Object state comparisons
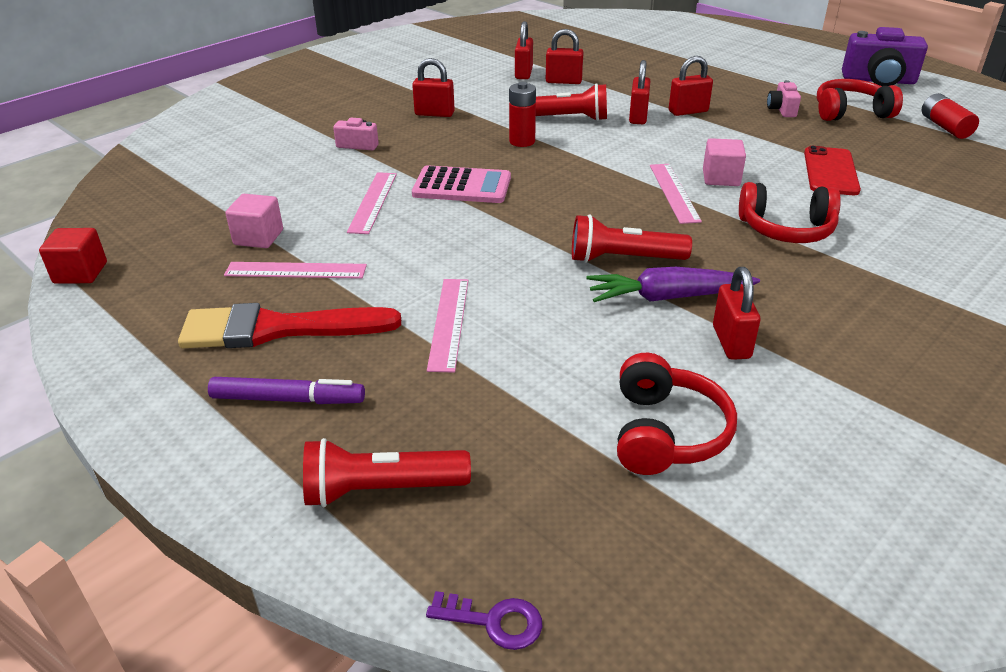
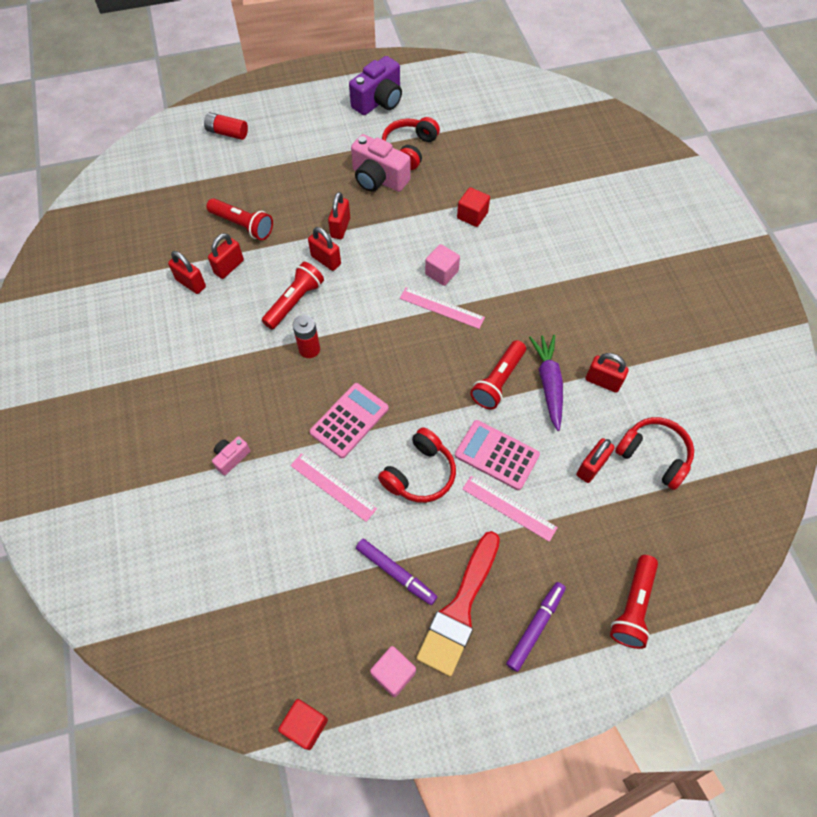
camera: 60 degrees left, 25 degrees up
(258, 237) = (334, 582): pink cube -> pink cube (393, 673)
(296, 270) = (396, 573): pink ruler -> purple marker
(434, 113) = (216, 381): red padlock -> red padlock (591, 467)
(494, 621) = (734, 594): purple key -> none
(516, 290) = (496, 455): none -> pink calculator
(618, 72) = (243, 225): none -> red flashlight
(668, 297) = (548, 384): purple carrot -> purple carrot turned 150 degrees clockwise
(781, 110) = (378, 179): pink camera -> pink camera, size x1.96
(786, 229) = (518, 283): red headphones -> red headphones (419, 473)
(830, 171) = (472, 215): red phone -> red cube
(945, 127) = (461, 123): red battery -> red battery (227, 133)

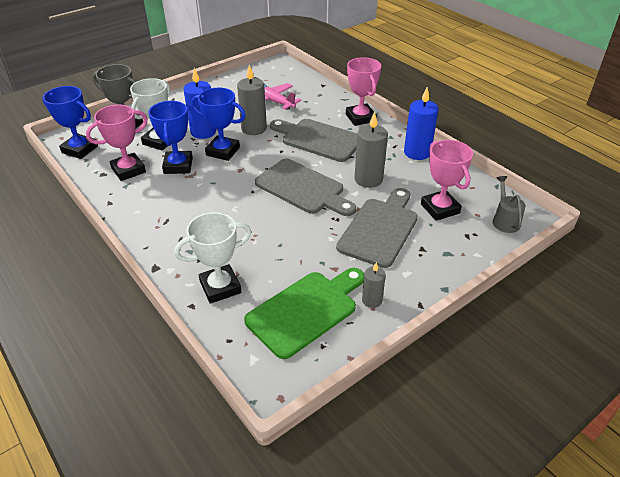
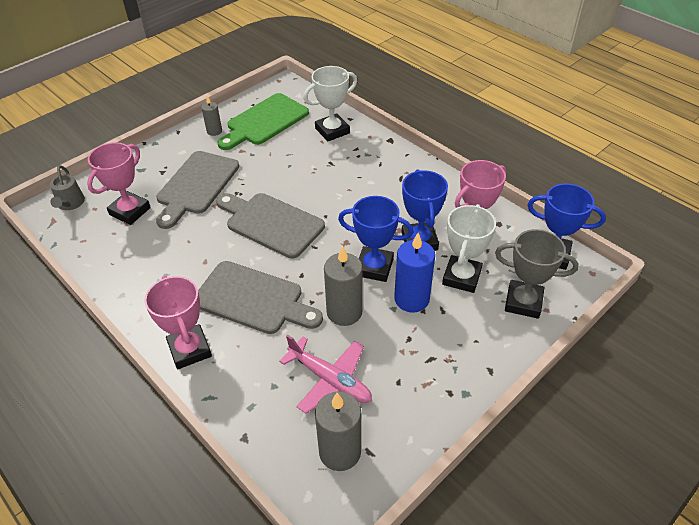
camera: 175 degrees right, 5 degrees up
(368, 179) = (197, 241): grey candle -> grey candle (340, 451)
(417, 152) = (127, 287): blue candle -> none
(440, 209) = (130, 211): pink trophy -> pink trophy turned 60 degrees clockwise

__Assignment__
Retype the entries above word for word, minus any images.

__Answer to the problem__
camera: 60 degrees left, 25 degrees up
(258, 237) = (334, 582): pink cube -> pink cube (393, 673)
(296, 270) = (396, 573): pink ruler -> purple marker
(434, 113) = (216, 381): red padlock -> red padlock (591, 467)
(494, 621) = (734, 594): purple key -> none
(516, 290) = (496, 455): none -> pink calculator
(618, 72) = (243, 225): none -> red flashlight
(668, 297) = (548, 384): purple carrot -> purple carrot turned 150 degrees clockwise
(781, 110) = (378, 179): pink camera -> pink camera, size x1.96
(786, 229) = (518, 283): red headphones -> red headphones (419, 473)
(830, 171) = (472, 215): red phone -> red cube
(945, 127) = (461, 123): red battery -> red battery (227, 133)

camera: 175 degrees right, 5 degrees up
(368, 179) = (197, 241): grey candle -> grey candle (340, 451)
(417, 152) = (127, 287): blue candle -> none
(440, 209) = (130, 211): pink trophy -> pink trophy turned 60 degrees clockwise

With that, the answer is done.